[[ AVAILABLE DATA, beginning ]]

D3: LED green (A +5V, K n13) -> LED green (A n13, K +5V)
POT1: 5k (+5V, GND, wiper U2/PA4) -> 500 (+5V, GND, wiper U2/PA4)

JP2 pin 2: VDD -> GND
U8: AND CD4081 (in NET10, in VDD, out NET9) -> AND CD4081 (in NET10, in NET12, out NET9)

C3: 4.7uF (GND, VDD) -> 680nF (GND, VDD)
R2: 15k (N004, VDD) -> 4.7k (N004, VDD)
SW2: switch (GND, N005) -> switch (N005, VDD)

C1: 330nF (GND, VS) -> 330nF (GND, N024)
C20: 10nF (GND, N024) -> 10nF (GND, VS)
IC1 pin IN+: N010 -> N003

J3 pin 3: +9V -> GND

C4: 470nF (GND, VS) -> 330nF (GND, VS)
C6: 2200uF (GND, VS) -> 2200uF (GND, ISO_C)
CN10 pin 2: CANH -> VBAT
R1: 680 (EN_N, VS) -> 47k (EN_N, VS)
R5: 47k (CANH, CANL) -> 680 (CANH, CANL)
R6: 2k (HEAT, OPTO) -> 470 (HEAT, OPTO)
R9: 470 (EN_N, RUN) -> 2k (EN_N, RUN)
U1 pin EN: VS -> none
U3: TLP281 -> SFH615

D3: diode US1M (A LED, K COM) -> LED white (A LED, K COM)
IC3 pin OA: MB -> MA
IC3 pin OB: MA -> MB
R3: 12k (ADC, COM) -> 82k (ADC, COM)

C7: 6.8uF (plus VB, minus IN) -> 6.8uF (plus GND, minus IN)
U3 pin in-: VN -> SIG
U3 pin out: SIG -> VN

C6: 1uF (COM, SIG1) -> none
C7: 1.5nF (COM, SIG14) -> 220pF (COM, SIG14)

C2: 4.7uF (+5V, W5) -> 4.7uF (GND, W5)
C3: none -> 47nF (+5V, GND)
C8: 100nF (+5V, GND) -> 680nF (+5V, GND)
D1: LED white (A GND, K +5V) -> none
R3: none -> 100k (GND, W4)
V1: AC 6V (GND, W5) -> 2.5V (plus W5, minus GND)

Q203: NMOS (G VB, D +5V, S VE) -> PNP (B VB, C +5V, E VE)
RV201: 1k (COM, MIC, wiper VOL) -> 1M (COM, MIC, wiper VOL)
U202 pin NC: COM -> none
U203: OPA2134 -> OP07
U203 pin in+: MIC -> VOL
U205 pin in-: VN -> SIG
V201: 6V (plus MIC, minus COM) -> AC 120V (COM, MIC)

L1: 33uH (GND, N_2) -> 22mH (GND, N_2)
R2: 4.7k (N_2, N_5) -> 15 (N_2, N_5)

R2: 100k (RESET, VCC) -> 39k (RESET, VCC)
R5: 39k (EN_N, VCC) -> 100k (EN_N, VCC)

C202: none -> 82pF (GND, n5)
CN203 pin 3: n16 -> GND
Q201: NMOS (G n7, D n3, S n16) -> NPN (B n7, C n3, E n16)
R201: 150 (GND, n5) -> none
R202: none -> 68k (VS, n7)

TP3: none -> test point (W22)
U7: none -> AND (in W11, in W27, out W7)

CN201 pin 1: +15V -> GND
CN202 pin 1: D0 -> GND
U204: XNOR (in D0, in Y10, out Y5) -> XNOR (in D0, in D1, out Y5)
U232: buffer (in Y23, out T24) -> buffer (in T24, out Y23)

[[ AVAILABLE DATA, end ]]

> _WORK ORDER_
How many lines in the data above hold the word "none"? Answer with the number alone.

> _OUTPUT_
11